AVAILABLE RECORDS Start Marker

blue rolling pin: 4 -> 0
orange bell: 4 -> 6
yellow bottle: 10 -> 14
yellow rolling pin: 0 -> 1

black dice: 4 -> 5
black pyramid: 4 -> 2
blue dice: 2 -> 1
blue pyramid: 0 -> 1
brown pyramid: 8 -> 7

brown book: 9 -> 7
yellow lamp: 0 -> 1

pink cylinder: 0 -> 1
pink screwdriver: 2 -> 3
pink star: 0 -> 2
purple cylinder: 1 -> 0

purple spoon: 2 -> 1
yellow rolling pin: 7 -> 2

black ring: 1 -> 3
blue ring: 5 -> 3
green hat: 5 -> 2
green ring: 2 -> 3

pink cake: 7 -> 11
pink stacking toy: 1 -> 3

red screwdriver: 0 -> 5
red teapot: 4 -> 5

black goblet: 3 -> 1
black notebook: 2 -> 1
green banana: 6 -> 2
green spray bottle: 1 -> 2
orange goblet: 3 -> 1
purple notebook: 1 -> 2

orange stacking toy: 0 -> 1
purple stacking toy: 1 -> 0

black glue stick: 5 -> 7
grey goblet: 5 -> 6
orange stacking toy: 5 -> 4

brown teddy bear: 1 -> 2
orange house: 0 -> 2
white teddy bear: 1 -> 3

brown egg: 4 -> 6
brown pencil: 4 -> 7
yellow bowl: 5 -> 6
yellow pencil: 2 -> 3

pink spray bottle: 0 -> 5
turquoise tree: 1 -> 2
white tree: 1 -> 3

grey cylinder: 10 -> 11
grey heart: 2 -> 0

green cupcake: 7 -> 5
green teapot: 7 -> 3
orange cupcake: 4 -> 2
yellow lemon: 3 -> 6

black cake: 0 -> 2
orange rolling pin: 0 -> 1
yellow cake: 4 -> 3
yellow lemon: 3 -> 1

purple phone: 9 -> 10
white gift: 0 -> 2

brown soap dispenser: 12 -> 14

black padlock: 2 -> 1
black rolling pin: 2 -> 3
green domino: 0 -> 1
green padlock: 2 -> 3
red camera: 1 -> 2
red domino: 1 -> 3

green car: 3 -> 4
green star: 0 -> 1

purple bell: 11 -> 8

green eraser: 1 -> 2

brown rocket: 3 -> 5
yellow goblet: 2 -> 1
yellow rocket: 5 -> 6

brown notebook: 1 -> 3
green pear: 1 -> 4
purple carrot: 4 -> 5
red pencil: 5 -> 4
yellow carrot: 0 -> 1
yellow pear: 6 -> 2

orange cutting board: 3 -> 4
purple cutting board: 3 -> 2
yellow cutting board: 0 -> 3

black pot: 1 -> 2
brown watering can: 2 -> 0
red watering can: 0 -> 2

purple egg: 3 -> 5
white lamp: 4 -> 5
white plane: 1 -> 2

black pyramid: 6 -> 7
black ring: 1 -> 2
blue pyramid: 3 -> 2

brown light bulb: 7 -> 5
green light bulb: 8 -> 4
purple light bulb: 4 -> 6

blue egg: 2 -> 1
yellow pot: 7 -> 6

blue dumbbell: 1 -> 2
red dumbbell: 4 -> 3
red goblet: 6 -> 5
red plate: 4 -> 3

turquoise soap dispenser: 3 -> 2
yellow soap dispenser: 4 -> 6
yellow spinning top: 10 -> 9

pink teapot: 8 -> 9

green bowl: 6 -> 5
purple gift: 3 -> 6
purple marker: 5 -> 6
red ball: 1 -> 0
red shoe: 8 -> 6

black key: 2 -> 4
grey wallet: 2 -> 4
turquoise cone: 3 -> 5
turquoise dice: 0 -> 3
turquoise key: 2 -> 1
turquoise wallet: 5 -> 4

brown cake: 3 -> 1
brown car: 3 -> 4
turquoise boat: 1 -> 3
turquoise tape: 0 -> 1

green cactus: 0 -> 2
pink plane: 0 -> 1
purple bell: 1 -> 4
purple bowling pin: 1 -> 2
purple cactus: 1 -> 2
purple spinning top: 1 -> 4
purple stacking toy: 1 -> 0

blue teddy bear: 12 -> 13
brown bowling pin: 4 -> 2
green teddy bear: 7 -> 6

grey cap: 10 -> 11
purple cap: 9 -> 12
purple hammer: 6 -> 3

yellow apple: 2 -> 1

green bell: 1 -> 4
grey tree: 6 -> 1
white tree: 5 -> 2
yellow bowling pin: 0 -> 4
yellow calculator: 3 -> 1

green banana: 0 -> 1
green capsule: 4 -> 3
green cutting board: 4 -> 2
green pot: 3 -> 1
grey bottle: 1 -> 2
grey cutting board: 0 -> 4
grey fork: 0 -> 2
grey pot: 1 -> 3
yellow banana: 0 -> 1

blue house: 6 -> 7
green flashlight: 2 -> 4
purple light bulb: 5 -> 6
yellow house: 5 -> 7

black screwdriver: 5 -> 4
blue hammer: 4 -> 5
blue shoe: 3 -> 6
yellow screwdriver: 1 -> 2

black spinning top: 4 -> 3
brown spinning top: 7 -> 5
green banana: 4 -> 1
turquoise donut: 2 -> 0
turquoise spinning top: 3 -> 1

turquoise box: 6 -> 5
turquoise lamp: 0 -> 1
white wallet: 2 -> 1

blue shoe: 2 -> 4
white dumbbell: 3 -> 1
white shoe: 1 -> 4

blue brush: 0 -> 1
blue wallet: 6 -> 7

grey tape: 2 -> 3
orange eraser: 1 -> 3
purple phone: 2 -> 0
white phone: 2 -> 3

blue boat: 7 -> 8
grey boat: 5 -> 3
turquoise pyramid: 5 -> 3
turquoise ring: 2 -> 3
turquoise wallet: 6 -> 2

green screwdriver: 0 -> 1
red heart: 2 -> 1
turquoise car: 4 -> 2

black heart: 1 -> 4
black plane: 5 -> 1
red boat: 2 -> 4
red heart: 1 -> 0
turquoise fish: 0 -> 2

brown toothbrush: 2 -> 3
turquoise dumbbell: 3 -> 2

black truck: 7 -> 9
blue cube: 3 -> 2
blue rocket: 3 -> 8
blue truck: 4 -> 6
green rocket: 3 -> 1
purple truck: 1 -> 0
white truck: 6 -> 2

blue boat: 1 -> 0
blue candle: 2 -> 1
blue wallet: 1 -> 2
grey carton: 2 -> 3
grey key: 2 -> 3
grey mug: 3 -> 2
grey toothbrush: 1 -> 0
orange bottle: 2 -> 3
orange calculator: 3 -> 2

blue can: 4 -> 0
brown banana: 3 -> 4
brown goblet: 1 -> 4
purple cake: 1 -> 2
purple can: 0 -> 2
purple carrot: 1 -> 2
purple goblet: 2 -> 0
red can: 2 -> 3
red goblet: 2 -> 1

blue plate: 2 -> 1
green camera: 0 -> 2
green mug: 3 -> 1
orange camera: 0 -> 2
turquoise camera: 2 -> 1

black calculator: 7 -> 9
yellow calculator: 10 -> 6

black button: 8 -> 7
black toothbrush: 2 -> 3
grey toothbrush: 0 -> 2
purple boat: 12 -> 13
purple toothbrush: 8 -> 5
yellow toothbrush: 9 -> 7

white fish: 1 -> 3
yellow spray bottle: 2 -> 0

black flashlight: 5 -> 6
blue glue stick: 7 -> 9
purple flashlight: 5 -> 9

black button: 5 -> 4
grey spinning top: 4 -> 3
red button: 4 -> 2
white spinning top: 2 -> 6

AVAILABLE RECORDS End Marker

▸ TRY IT: Restate word for word the lines from the line containing "blue rocket: 3 -> 8" through the last line of the listing, inclusive, and nothing beyond them.

▸ ANSWER SECTION:
blue rocket: 3 -> 8
blue truck: 4 -> 6
green rocket: 3 -> 1
purple truck: 1 -> 0
white truck: 6 -> 2

blue boat: 1 -> 0
blue candle: 2 -> 1
blue wallet: 1 -> 2
grey carton: 2 -> 3
grey key: 2 -> 3
grey mug: 3 -> 2
grey toothbrush: 1 -> 0
orange bottle: 2 -> 3
orange calculator: 3 -> 2

blue can: 4 -> 0
brown banana: 3 -> 4
brown goblet: 1 -> 4
purple cake: 1 -> 2
purple can: 0 -> 2
purple carrot: 1 -> 2
purple goblet: 2 -> 0
red can: 2 -> 3
red goblet: 2 -> 1

blue plate: 2 -> 1
green camera: 0 -> 2
green mug: 3 -> 1
orange camera: 0 -> 2
turquoise camera: 2 -> 1

black calculator: 7 -> 9
yellow calculator: 10 -> 6

black button: 8 -> 7
black toothbrush: 2 -> 3
grey toothbrush: 0 -> 2
purple boat: 12 -> 13
purple toothbrush: 8 -> 5
yellow toothbrush: 9 -> 7

white fish: 1 -> 3
yellow spray bottle: 2 -> 0

black flashlight: 5 -> 6
blue glue stick: 7 -> 9
purple flashlight: 5 -> 9

black button: 5 -> 4
grey spinning top: 4 -> 3
red button: 4 -> 2
white spinning top: 2 -> 6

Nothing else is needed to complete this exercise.